Segment Open

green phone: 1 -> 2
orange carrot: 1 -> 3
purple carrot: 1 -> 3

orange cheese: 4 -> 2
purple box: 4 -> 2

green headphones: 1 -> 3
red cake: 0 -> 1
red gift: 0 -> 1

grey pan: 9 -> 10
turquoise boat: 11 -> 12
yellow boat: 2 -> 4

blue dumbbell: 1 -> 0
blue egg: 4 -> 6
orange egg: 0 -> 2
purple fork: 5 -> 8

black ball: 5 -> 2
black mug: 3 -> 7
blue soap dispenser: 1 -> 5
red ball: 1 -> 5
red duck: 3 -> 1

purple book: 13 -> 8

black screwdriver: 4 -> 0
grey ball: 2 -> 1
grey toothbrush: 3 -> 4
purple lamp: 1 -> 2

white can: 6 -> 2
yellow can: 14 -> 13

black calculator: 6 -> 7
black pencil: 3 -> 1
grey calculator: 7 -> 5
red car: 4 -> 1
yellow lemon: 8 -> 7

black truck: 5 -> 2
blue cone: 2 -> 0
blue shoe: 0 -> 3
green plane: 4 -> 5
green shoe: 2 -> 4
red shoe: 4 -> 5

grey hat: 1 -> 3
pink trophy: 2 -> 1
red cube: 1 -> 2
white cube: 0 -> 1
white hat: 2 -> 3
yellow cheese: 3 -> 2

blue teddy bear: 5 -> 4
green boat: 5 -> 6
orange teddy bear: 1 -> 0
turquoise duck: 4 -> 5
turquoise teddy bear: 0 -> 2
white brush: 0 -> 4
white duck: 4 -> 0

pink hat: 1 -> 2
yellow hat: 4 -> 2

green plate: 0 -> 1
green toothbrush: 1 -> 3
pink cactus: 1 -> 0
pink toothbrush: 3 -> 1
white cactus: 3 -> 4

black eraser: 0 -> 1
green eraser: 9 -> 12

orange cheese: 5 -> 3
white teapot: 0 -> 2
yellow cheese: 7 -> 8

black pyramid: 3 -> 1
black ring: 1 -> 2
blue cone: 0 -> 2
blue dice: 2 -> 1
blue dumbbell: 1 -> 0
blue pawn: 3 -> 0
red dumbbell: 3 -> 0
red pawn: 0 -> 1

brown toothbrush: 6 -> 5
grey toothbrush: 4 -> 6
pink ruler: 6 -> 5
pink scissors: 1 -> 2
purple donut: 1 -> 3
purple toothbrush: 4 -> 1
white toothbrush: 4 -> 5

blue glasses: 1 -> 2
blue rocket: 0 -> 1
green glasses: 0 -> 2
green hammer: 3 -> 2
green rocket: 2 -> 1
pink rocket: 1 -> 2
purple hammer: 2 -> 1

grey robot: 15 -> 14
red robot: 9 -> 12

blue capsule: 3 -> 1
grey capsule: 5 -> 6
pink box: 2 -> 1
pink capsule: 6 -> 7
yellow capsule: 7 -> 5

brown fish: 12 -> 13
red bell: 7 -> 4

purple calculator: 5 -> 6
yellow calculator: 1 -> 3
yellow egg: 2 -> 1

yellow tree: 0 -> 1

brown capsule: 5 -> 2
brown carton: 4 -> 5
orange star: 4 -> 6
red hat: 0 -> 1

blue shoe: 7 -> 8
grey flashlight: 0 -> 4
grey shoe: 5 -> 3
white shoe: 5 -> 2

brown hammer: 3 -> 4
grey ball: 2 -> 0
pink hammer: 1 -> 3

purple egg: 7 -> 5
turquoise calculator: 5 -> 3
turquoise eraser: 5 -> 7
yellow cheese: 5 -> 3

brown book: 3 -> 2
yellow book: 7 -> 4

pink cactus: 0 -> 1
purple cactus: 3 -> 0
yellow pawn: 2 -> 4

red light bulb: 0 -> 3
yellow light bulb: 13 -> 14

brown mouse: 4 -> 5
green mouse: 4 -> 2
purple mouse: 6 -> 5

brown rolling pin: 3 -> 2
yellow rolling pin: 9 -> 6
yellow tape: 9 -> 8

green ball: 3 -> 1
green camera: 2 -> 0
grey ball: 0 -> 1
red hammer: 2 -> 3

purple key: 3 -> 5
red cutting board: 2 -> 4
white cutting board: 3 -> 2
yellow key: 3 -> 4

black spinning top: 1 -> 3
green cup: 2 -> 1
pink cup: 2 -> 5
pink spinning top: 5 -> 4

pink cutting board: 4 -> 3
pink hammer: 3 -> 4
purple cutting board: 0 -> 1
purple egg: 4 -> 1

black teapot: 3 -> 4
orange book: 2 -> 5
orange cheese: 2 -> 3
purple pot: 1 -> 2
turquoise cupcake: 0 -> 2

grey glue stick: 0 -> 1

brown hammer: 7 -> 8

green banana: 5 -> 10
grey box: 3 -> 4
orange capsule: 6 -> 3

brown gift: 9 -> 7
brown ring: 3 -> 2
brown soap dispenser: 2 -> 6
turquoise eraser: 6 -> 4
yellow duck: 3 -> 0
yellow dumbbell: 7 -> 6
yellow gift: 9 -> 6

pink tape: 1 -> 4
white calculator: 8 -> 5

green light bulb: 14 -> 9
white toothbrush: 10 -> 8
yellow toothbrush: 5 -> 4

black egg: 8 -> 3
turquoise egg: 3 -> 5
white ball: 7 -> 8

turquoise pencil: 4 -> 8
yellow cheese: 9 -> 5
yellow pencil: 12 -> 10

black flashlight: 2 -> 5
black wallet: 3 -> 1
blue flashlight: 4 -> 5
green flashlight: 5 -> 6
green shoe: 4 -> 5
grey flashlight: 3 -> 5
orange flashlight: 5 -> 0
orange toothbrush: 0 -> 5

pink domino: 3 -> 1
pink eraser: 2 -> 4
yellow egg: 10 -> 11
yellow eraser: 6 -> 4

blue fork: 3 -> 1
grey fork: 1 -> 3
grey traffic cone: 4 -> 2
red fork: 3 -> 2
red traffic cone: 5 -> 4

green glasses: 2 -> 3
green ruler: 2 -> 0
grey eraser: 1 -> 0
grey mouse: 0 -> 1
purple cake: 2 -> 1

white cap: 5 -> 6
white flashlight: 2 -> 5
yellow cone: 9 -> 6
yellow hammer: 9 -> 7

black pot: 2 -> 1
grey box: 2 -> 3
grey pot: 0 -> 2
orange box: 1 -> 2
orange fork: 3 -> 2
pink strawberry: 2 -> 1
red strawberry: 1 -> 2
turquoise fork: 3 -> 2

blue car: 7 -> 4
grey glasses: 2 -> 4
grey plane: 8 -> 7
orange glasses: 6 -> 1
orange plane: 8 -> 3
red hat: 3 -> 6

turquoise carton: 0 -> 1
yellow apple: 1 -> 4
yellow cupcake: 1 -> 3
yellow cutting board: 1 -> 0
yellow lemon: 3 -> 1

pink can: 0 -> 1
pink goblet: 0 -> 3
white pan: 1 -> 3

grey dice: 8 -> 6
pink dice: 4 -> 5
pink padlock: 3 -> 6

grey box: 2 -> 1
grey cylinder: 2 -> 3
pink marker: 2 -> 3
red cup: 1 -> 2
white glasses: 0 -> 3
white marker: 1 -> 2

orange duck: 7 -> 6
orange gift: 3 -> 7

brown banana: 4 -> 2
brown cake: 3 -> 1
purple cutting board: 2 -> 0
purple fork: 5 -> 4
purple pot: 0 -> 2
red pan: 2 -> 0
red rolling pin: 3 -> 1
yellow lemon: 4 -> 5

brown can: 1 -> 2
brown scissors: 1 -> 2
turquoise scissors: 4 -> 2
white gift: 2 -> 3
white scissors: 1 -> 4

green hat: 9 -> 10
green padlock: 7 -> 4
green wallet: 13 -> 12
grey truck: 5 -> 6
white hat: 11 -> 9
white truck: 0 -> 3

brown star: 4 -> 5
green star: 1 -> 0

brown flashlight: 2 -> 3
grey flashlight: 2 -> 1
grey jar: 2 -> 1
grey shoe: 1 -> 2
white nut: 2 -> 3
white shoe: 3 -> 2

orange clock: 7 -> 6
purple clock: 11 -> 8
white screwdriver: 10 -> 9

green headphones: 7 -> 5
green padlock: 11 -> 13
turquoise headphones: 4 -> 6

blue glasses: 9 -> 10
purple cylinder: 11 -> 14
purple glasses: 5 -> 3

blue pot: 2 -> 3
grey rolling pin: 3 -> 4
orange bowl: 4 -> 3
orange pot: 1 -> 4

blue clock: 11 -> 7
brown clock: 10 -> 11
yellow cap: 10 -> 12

Segment Closed

Exercise instructions: Your answer should consist solely of the lines above from the line with "pink cutting board: 4 -> 3" to the line with "yellow cheese: 9 -> 5", both included, reproduced exactly.

Output:
pink cutting board: 4 -> 3
pink hammer: 3 -> 4
purple cutting board: 0 -> 1
purple egg: 4 -> 1

black teapot: 3 -> 4
orange book: 2 -> 5
orange cheese: 2 -> 3
purple pot: 1 -> 2
turquoise cupcake: 0 -> 2

grey glue stick: 0 -> 1

brown hammer: 7 -> 8

green banana: 5 -> 10
grey box: 3 -> 4
orange capsule: 6 -> 3

brown gift: 9 -> 7
brown ring: 3 -> 2
brown soap dispenser: 2 -> 6
turquoise eraser: 6 -> 4
yellow duck: 3 -> 0
yellow dumbbell: 7 -> 6
yellow gift: 9 -> 6

pink tape: 1 -> 4
white calculator: 8 -> 5

green light bulb: 14 -> 9
white toothbrush: 10 -> 8
yellow toothbrush: 5 -> 4

black egg: 8 -> 3
turquoise egg: 3 -> 5
white ball: 7 -> 8

turquoise pencil: 4 -> 8
yellow cheese: 9 -> 5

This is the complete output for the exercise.